§ **WORK TO COMPLETE**:
As soon as the line containing "TP101: none -> test point (NET32)" appears in the material below, start returning lines exactly, and end with the line containing "C6: 22nF (ADC, VDD) -> 22nF (ADC, DGND)".

§ **AVAILABLE RECORDS**:
□ □ □ □ □

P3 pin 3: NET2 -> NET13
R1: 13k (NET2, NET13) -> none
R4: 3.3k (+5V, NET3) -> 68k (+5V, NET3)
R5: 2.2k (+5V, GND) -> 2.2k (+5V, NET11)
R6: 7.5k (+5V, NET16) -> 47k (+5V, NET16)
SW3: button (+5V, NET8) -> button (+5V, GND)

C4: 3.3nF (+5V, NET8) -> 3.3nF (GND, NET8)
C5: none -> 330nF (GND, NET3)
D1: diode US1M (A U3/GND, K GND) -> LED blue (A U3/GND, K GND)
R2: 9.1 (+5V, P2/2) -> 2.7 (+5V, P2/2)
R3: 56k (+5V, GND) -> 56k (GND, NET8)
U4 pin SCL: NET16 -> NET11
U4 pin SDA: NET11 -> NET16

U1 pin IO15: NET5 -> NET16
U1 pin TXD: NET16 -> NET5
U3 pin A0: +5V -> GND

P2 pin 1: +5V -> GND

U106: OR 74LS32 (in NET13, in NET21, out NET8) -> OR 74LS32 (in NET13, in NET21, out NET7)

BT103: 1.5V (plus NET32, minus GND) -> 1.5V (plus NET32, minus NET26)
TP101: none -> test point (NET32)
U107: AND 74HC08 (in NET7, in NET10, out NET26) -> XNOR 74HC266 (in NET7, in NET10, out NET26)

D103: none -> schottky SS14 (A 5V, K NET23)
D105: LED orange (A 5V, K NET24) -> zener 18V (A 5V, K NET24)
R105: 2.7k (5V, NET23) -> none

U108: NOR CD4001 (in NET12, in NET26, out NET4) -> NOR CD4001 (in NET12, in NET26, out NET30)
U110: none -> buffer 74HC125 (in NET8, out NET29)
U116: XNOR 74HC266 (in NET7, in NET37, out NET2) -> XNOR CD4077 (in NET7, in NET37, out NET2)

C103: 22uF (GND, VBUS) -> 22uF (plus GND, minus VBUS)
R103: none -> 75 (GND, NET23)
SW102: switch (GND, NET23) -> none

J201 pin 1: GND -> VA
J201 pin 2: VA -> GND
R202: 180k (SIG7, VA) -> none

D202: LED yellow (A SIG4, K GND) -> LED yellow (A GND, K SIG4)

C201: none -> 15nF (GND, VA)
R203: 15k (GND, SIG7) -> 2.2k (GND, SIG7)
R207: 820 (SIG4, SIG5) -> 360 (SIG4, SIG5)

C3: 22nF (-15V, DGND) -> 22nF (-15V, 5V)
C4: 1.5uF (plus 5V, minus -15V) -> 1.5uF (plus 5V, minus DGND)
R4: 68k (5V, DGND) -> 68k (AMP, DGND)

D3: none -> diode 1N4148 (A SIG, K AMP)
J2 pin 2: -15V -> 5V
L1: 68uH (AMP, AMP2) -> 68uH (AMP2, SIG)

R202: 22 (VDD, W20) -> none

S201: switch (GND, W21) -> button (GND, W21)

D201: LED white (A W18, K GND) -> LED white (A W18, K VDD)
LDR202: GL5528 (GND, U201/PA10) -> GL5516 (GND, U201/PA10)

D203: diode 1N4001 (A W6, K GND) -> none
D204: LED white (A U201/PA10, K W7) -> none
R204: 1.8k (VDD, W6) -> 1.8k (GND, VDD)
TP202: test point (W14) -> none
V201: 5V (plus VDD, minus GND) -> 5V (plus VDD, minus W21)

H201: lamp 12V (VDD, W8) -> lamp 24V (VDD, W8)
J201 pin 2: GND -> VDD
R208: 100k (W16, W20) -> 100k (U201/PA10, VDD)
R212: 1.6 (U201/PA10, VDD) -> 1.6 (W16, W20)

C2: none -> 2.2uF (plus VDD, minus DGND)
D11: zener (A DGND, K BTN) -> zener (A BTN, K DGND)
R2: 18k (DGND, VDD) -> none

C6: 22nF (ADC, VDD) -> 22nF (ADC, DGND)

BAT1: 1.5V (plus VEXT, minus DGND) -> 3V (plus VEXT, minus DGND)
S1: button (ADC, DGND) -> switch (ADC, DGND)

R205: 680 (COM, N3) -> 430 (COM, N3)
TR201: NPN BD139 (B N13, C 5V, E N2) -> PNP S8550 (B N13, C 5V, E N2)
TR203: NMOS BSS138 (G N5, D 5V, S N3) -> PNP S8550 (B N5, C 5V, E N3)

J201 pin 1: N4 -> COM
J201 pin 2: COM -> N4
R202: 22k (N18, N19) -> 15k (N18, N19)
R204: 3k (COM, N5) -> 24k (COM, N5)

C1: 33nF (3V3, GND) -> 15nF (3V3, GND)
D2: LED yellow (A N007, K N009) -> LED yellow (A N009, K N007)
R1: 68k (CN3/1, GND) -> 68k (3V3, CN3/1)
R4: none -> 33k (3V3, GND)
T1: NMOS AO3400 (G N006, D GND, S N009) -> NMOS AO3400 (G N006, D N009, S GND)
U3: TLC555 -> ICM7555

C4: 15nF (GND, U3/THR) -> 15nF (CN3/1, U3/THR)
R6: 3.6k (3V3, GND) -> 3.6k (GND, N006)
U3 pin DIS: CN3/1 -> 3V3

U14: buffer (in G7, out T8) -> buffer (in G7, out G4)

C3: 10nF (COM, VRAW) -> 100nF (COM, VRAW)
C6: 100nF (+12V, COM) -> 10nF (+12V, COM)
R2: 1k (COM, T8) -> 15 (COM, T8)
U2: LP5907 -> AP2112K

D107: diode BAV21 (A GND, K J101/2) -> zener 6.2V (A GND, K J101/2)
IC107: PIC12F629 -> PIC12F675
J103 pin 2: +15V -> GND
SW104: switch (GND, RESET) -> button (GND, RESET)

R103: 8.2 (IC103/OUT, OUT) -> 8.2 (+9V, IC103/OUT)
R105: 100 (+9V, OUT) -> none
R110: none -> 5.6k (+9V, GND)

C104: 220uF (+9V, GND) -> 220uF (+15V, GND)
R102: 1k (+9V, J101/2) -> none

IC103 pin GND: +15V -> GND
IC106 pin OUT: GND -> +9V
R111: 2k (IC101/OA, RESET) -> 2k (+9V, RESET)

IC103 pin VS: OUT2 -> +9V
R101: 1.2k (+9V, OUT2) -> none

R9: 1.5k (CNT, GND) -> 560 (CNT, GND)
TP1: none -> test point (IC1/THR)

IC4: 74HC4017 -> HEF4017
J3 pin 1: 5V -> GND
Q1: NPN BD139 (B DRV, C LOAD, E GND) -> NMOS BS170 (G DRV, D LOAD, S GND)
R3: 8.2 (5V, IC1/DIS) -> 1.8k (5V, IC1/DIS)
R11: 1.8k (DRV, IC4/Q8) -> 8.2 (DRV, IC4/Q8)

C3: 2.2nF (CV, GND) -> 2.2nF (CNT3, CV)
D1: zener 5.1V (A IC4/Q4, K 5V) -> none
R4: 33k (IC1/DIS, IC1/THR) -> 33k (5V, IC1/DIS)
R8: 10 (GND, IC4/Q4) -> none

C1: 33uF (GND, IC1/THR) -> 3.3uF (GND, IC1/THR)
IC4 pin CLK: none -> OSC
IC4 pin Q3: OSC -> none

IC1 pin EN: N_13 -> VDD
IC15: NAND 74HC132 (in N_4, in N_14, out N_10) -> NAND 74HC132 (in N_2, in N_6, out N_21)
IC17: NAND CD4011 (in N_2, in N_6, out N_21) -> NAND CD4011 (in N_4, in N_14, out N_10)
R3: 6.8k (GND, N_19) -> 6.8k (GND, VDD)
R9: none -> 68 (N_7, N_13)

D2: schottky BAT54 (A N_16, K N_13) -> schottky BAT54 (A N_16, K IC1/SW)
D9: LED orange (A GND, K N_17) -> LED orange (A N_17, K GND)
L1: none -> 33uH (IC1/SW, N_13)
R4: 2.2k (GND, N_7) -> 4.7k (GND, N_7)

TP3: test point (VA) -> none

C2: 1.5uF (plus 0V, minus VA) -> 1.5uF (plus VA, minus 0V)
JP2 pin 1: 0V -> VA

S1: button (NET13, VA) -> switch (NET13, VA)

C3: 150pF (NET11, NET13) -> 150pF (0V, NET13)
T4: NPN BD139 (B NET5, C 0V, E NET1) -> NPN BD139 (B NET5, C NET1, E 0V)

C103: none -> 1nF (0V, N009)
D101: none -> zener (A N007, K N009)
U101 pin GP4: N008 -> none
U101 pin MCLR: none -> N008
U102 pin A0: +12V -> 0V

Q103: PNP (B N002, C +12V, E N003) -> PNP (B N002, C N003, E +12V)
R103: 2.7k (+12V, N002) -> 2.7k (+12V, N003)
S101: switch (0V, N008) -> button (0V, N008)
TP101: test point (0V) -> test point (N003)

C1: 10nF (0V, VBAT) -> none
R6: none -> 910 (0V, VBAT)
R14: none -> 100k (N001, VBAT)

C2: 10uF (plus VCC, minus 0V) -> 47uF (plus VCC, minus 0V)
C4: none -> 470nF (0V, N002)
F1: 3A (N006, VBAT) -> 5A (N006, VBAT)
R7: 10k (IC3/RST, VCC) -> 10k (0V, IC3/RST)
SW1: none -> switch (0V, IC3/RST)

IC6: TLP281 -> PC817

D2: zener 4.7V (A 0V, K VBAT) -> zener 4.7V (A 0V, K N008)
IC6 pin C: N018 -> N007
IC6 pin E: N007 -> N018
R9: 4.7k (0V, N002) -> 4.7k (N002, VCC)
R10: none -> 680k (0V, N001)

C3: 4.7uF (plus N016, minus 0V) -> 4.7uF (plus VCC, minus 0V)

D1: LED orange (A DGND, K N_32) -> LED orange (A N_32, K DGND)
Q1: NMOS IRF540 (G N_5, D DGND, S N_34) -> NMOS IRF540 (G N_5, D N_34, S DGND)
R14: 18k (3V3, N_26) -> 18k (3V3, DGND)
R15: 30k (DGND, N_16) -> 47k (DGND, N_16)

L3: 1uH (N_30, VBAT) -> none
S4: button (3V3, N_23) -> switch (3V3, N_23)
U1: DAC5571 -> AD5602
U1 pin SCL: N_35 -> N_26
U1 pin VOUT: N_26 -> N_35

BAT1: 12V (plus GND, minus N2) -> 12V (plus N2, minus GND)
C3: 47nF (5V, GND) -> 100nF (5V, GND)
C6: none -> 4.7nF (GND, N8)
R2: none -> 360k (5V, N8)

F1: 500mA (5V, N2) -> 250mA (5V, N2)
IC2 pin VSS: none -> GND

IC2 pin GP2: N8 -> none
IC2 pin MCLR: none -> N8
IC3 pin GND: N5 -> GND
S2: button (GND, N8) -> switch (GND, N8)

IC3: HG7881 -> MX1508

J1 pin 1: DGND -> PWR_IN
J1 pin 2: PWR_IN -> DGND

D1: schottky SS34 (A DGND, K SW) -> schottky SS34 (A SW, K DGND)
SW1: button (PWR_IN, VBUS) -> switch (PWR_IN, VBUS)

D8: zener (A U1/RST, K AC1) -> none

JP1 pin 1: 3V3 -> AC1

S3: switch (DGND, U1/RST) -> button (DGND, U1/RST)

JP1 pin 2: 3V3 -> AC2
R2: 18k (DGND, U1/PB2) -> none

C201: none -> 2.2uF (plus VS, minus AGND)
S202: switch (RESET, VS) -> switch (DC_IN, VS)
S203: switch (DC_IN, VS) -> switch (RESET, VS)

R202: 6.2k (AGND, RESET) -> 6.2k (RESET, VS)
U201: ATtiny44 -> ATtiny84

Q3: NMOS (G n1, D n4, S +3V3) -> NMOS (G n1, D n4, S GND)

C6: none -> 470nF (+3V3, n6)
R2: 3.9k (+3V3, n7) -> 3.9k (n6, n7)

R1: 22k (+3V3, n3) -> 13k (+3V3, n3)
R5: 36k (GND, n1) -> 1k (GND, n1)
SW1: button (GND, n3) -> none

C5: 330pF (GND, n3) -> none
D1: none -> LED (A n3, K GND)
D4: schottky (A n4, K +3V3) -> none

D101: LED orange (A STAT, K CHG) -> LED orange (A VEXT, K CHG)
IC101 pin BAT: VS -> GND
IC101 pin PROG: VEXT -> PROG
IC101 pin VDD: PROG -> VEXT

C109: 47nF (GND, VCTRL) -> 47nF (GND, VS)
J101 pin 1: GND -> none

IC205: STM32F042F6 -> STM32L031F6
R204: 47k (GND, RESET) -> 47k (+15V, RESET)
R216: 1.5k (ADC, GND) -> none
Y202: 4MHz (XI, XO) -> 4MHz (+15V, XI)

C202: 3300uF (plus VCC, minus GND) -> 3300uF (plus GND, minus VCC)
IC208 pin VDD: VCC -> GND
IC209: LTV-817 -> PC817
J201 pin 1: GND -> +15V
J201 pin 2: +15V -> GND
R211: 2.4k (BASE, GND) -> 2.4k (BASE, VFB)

□ □ □ □ □

§ **SOLUTION**:
TP101: none -> test point (NET32)
U107: AND 74HC08 (in NET7, in NET10, out NET26) -> XNOR 74HC266 (in NET7, in NET10, out NET26)

D103: none -> schottky SS14 (A 5V, K NET23)
D105: LED orange (A 5V, K NET24) -> zener 18V (A 5V, K NET24)
R105: 2.7k (5V, NET23) -> none

U108: NOR CD4001 (in NET12, in NET26, out NET4) -> NOR CD4001 (in NET12, in NET26, out NET30)
U110: none -> buffer 74HC125 (in NET8, out NET29)
U116: XNOR 74HC266 (in NET7, in NET37, out NET2) -> XNOR CD4077 (in NET7, in NET37, out NET2)

C103: 22uF (GND, VBUS) -> 22uF (plus GND, minus VBUS)
R103: none -> 75 (GND, NET23)
SW102: switch (GND, NET23) -> none

J201 pin 1: GND -> VA
J201 pin 2: VA -> GND
R202: 180k (SIG7, VA) -> none

D202: LED yellow (A SIG4, K GND) -> LED yellow (A GND, K SIG4)

C201: none -> 15nF (GND, VA)
R203: 15k (GND, SIG7) -> 2.2k (GND, SIG7)
R207: 820 (SIG4, SIG5) -> 360 (SIG4, SIG5)

C3: 22nF (-15V, DGND) -> 22nF (-15V, 5V)
C4: 1.5uF (plus 5V, minus -15V) -> 1.5uF (plus 5V, minus DGND)
R4: 68k (5V, DGND) -> 68k (AMP, DGND)

D3: none -> diode 1N4148 (A SIG, K AMP)
J2 pin 2: -15V -> 5V
L1: 68uH (AMP, AMP2) -> 68uH (AMP2, SIG)

R202: 22 (VDD, W20) -> none

S201: switch (GND, W21) -> button (GND, W21)

D201: LED white (A W18, K GND) -> LED white (A W18, K VDD)
LDR202: GL5528 (GND, U201/PA10) -> GL5516 (GND, U201/PA10)

D203: diode 1N4001 (A W6, K GND) -> none
D204: LED white (A U201/PA10, K W7) -> none
R204: 1.8k (VDD, W6) -> 1.8k (GND, VDD)
TP202: test point (W14) -> none
V201: 5V (plus VDD, minus GND) -> 5V (plus VDD, minus W21)

H201: lamp 12V (VDD, W8) -> lamp 24V (VDD, W8)
J201 pin 2: GND -> VDD
R208: 100k (W16, W20) -> 100k (U201/PA10, VDD)
R212: 1.6 (U201/PA10, VDD) -> 1.6 (W16, W20)

C2: none -> 2.2uF (plus VDD, minus DGND)
D11: zener (A DGND, K BTN) -> zener (A BTN, K DGND)
R2: 18k (DGND, VDD) -> none

C6: 22nF (ADC, VDD) -> 22nF (ADC, DGND)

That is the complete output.